-- SOURCE DATA follows --

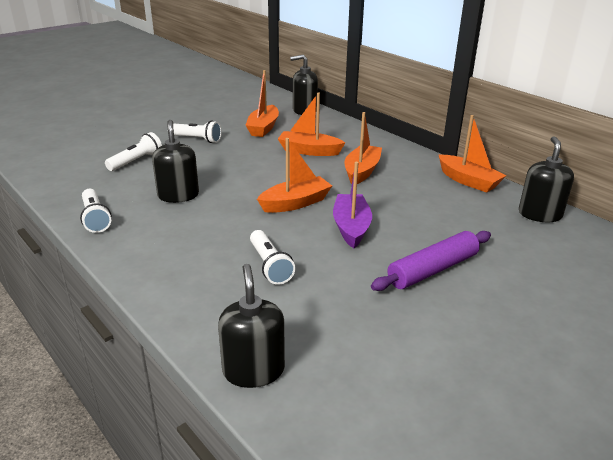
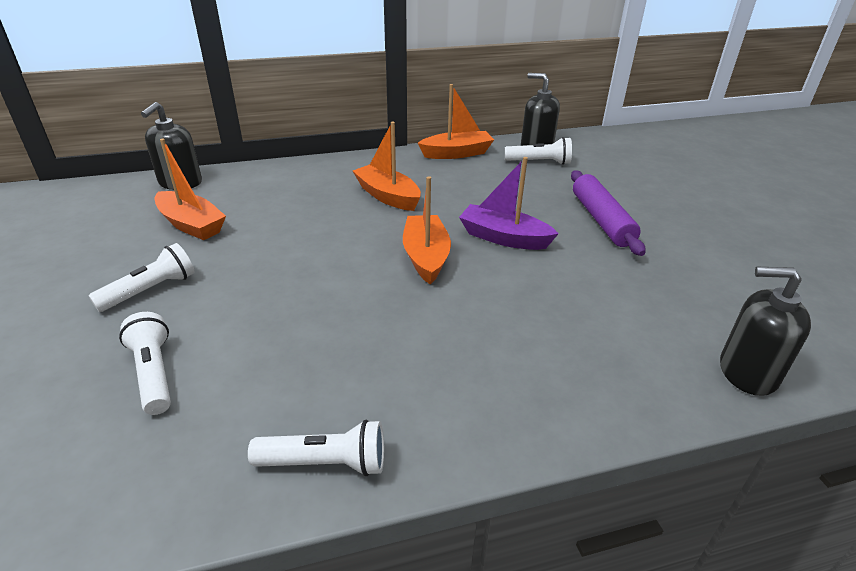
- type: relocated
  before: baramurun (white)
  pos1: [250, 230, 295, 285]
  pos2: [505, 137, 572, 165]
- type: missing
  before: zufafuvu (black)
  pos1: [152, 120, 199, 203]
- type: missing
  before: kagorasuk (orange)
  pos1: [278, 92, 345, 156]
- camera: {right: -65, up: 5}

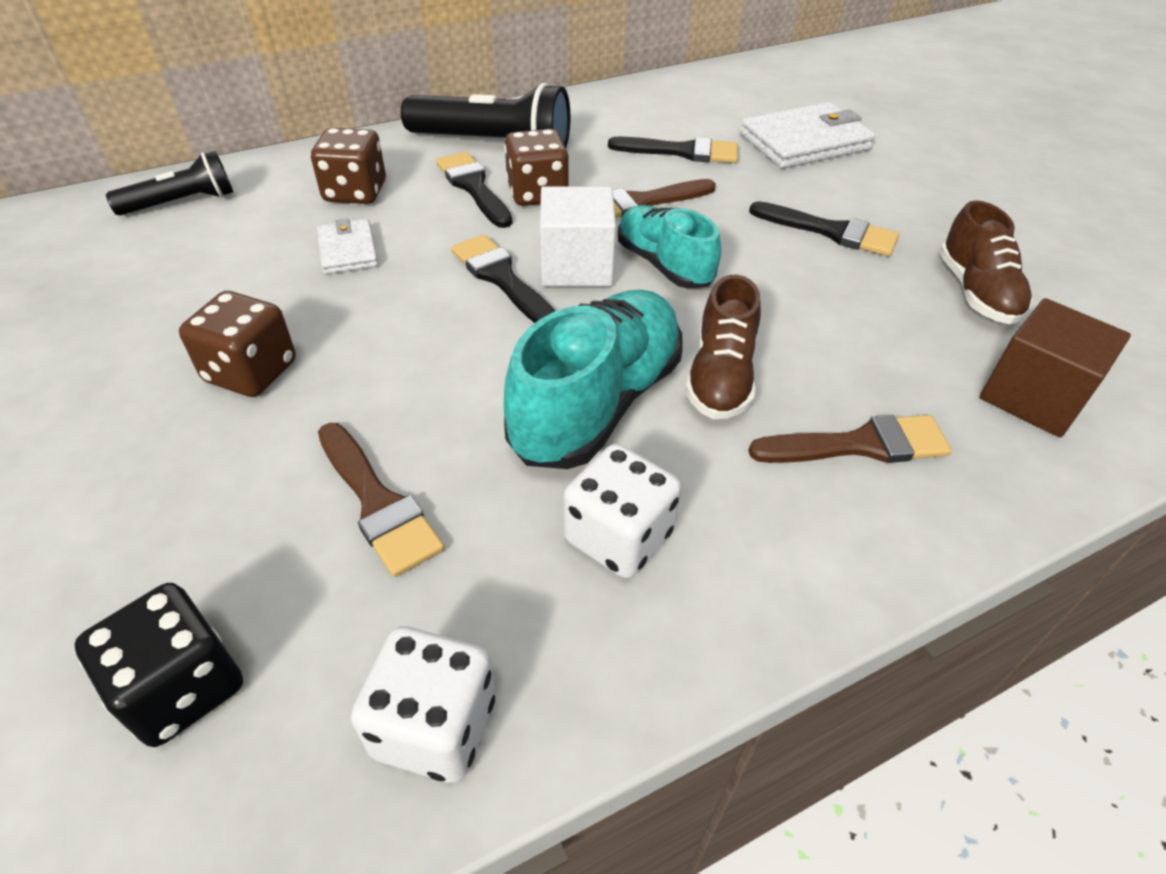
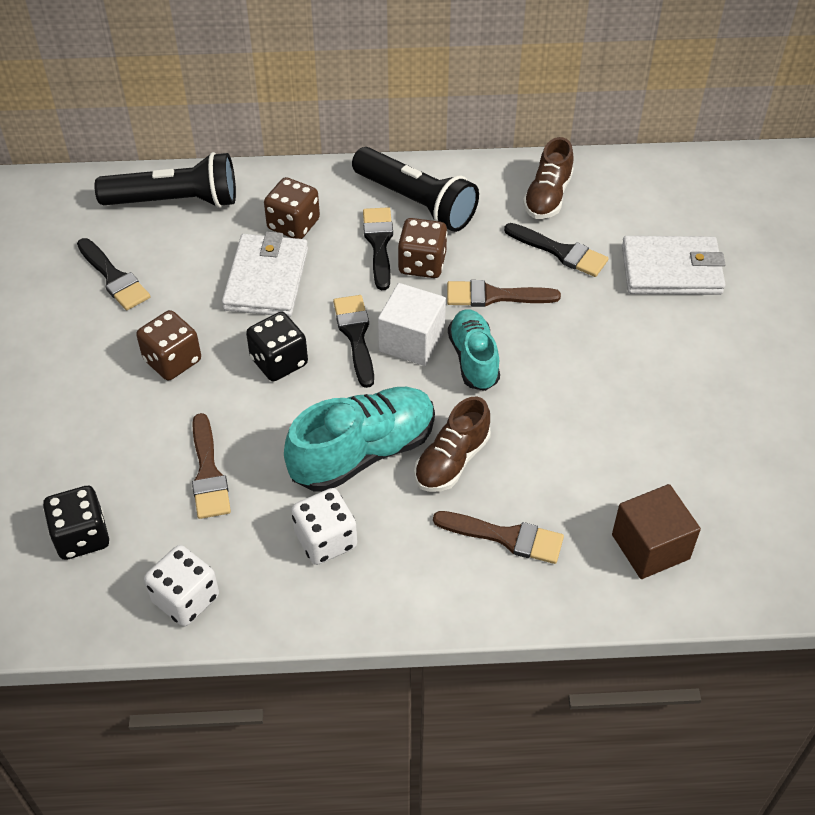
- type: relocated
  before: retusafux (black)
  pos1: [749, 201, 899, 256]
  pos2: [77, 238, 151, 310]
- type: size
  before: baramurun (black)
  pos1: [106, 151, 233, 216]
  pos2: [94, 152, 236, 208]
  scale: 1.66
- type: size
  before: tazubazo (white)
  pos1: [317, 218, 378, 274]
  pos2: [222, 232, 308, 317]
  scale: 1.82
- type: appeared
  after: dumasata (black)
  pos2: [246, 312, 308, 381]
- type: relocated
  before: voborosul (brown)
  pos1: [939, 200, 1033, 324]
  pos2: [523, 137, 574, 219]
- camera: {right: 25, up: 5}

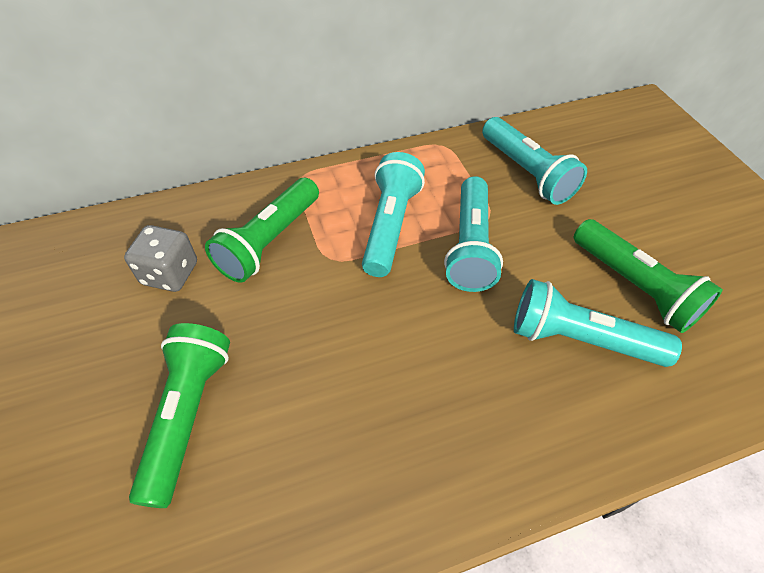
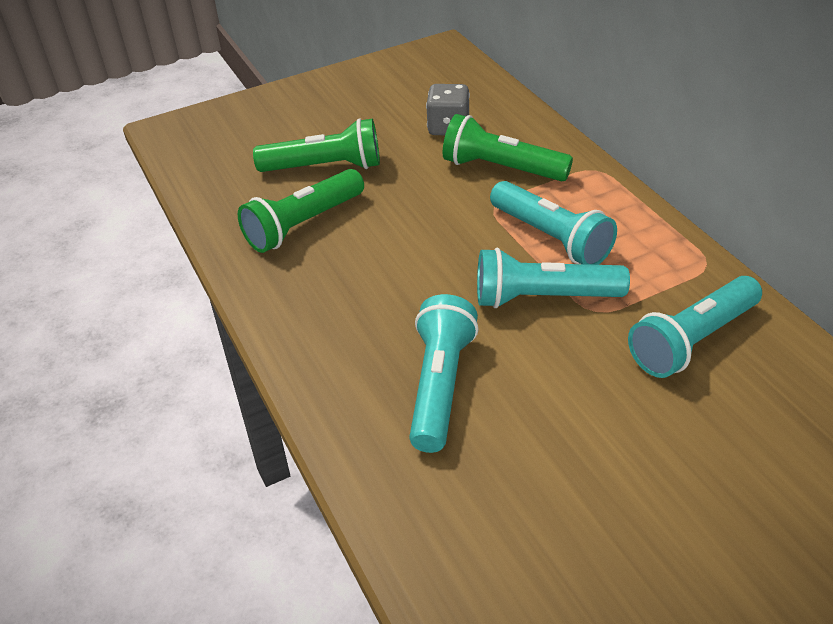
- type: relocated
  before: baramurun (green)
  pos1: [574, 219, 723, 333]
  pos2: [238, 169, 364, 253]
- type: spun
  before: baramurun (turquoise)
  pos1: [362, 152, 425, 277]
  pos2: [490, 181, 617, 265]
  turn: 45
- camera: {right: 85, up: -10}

-- SOURCE DATA concluded --

REQUIREMENT ->
Please print the data above once more, exactly as it appears, with no pictures.

OUTPUT FOR THIS EXERCISE ->
- type: relocated
  before: baramurun (white)
  pos1: [250, 230, 295, 285]
  pos2: [505, 137, 572, 165]
- type: missing
  before: zufafuvu (black)
  pos1: [152, 120, 199, 203]
- type: missing
  before: kagorasuk (orange)
  pos1: [278, 92, 345, 156]
- camera: {right: -65, up: 5}

- type: relocated
  before: retusafux (black)
  pos1: [749, 201, 899, 256]
  pos2: [77, 238, 151, 310]
- type: size
  before: baramurun (black)
  pos1: [106, 151, 233, 216]
  pos2: [94, 152, 236, 208]
  scale: 1.66
- type: size
  before: tazubazo (white)
  pos1: [317, 218, 378, 274]
  pos2: [222, 232, 308, 317]
  scale: 1.82
- type: appeared
  after: dumasata (black)
  pos2: [246, 312, 308, 381]
- type: relocated
  before: voborosul (brown)
  pos1: [939, 200, 1033, 324]
  pos2: [523, 137, 574, 219]
- camera: {right: 25, up: 5}

- type: relocated
  before: baramurun (green)
  pos1: [574, 219, 723, 333]
  pos2: [238, 169, 364, 253]
- type: spun
  before: baramurun (turquoise)
  pos1: [362, 152, 425, 277]
  pos2: [490, 181, 617, 265]
  turn: 45
- camera: {right: 85, up: -10}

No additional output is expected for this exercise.